WHAT IS NEEDED
Since only the written part is wanted, repeat the records exactly and omit the pictures.

LISTED ENTRIES
==*==
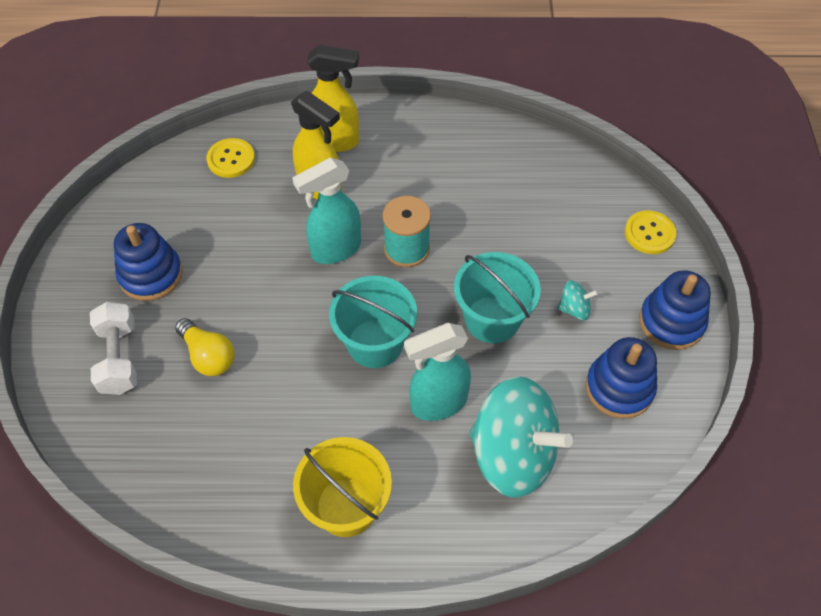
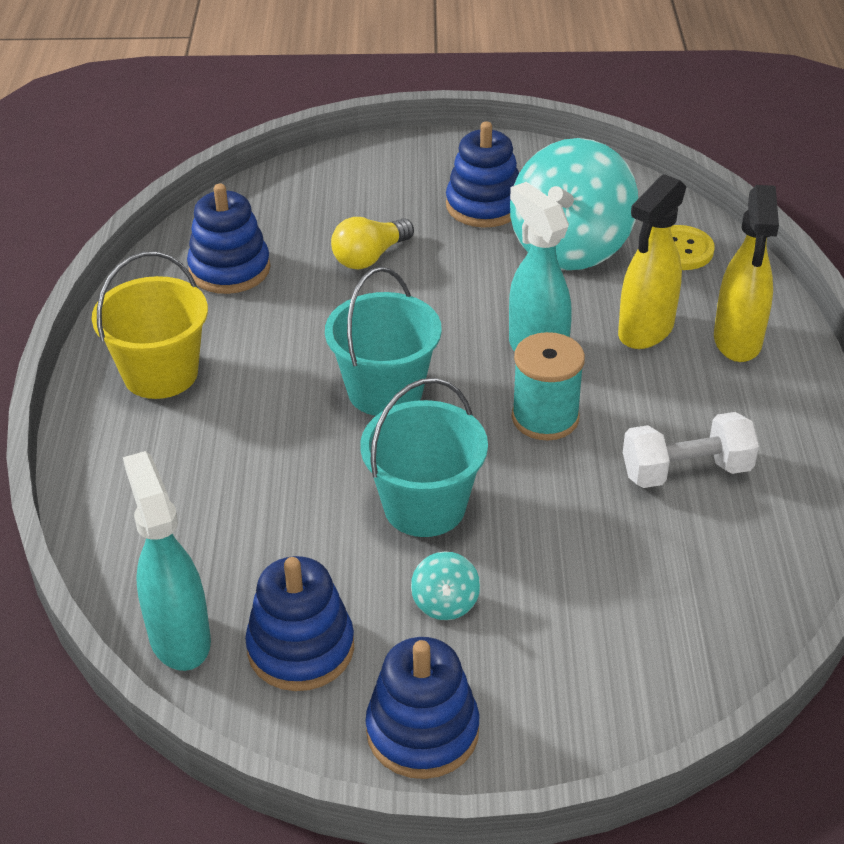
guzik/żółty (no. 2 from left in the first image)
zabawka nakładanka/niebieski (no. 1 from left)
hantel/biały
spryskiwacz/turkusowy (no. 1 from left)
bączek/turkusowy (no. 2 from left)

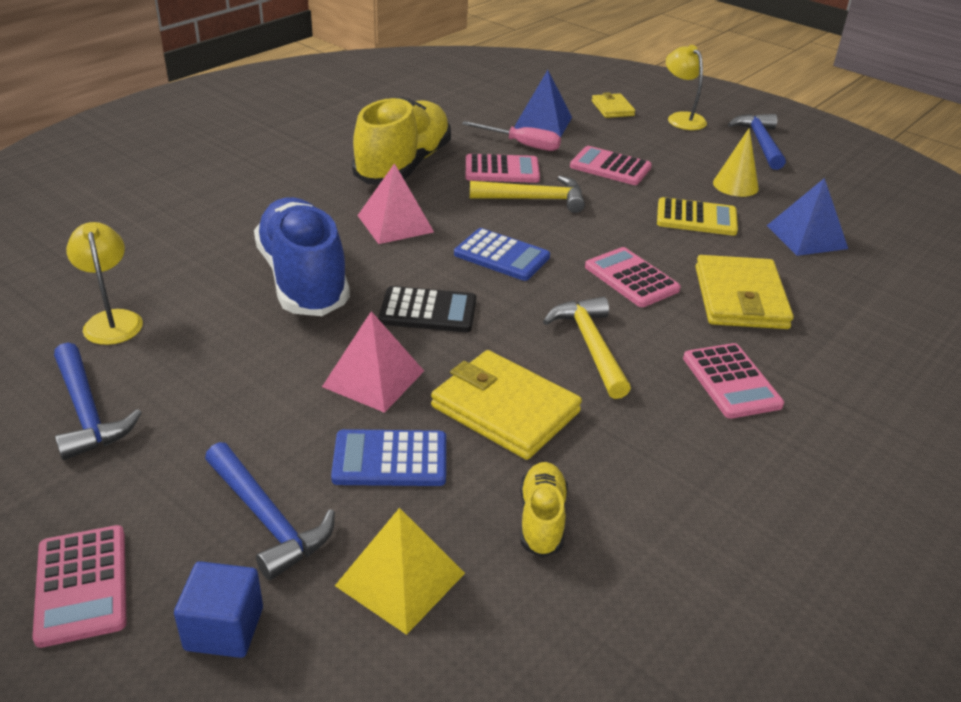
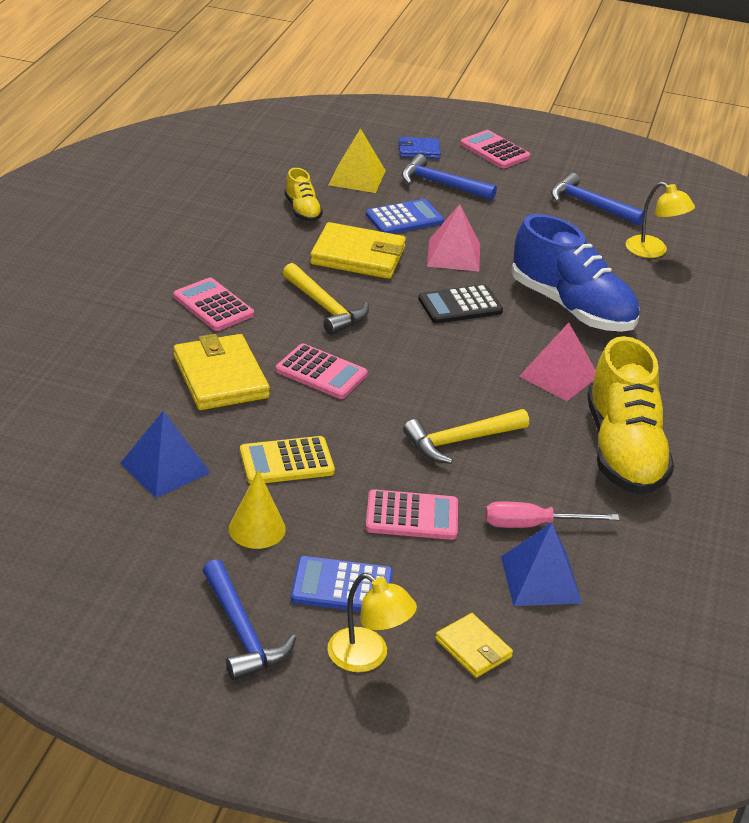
kalkulator/różowy (no. 2 from left in the first image)
kalkulator/niebieski (no. 1 from left)
portfel/niebieski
==*==
RESPONSE AREA
guzik/żółty (no. 2 from left in the first image)
zabawka nakładanka/niebieski (no. 1 from left)
hantel/biały
spryskiwacz/turkusowy (no. 1 from left)
bączek/turkusowy (no. 2 from left)

kalkulator/różowy (no. 2 from left in the first image)
kalkulator/niebieski (no. 1 from left)
portfel/niebieski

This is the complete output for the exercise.